• **Provided records**:
=== Begin Enclosure ===

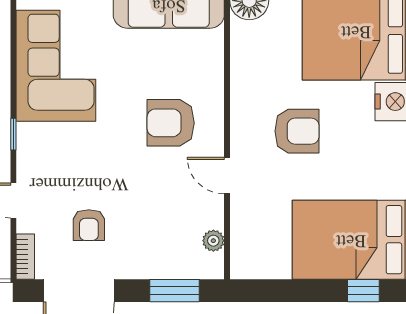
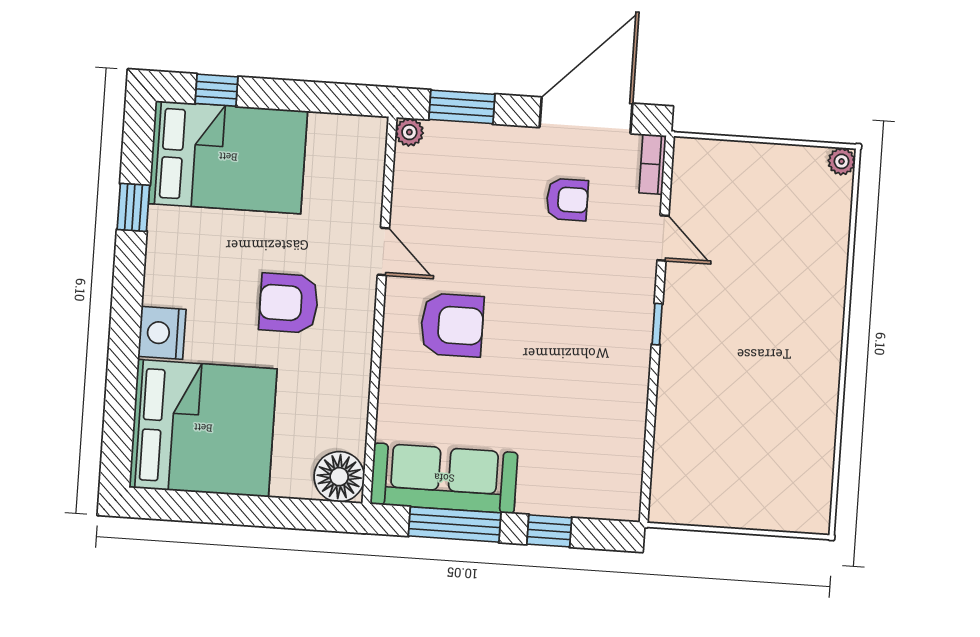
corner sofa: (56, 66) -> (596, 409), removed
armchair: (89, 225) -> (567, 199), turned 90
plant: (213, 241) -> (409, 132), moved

=== End Enclosure ===
=== Begin Enclosure ===

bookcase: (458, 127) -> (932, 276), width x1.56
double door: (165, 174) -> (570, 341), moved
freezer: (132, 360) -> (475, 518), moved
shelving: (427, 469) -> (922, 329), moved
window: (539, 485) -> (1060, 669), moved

=== End Enclosure ===

• **Instruction**: Look through the entries above and quote exactly the lines from the line with "double door: (165, 174) -> (570, 341), moved" to the line with "window: (539, 485) -> (1060, 669), moved", counting both of those lines.

• **Output below**:
double door: (165, 174) -> (570, 341), moved
freezer: (132, 360) -> (475, 518), moved
shelving: (427, 469) -> (922, 329), moved
window: (539, 485) -> (1060, 669), moved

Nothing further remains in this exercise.